== Data records ==
○ ○ ○

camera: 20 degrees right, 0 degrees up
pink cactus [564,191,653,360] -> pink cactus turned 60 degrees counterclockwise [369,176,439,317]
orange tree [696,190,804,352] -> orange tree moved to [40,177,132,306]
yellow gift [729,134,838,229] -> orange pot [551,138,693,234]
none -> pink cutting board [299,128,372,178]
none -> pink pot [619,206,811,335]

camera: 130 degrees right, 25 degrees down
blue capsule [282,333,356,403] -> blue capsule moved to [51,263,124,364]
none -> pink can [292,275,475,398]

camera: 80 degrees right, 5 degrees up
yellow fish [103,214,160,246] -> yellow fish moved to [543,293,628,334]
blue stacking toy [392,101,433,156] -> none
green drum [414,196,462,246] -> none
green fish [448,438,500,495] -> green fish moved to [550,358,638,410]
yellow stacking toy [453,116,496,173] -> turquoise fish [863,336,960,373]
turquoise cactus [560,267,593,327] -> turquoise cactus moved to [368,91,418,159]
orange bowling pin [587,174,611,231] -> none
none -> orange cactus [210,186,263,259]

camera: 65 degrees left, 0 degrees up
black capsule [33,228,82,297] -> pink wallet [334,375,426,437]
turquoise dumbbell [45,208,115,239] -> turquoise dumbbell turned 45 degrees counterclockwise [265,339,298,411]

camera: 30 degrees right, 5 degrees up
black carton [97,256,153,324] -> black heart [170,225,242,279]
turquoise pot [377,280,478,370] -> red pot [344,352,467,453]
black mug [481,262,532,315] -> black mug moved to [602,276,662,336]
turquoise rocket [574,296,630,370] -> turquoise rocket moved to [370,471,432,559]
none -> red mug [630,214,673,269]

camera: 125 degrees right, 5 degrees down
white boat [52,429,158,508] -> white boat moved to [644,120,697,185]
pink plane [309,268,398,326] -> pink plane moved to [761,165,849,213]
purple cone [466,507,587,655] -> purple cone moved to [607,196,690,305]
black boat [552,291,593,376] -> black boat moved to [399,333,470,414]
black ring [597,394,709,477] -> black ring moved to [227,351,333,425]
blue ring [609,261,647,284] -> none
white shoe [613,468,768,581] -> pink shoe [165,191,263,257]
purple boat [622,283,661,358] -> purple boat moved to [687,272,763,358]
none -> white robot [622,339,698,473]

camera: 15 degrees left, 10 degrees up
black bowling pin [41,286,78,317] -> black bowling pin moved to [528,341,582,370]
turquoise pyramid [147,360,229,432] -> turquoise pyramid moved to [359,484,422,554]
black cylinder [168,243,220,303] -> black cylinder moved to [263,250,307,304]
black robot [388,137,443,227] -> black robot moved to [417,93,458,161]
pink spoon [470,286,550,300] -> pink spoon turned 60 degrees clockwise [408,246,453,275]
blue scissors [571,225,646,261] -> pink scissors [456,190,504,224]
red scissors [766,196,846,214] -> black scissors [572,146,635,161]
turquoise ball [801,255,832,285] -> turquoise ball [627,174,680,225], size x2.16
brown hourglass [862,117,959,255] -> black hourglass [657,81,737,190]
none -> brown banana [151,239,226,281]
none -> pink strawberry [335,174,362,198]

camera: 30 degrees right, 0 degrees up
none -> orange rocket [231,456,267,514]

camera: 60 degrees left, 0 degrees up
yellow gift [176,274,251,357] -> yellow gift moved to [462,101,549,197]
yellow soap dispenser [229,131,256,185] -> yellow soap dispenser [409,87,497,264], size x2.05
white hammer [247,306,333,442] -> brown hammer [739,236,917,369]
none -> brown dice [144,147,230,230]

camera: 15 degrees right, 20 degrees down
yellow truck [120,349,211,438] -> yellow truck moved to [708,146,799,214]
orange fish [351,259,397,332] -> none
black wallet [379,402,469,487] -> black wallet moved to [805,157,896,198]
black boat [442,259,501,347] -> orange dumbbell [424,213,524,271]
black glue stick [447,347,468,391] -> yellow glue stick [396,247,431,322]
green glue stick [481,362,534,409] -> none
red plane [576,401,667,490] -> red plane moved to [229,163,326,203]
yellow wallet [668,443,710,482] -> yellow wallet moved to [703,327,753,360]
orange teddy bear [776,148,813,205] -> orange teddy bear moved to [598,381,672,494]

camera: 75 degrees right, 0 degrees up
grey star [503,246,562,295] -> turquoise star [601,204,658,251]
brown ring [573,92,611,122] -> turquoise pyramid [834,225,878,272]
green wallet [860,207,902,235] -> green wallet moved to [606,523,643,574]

○ ○ ○

== What to do ==
When you find a line in the records that contains the word "pink", copy it.

== Answer to the problem ==
pink cactus [564,191,653,360] -> pink cactus turned 60 degrees counterclockwise [369,176,439,317]
none -> pink cutting board [299,128,372,178]
none -> pink pot [619,206,811,335]
none -> pink can [292,275,475,398]
black capsule [33,228,82,297] -> pink wallet [334,375,426,437]
pink plane [309,268,398,326] -> pink plane moved to [761,165,849,213]
white shoe [613,468,768,581] -> pink shoe [165,191,263,257]
pink spoon [470,286,550,300] -> pink spoon turned 60 degrees clockwise [408,246,453,275]
blue scissors [571,225,646,261] -> pink scissors [456,190,504,224]
none -> pink strawberry [335,174,362,198]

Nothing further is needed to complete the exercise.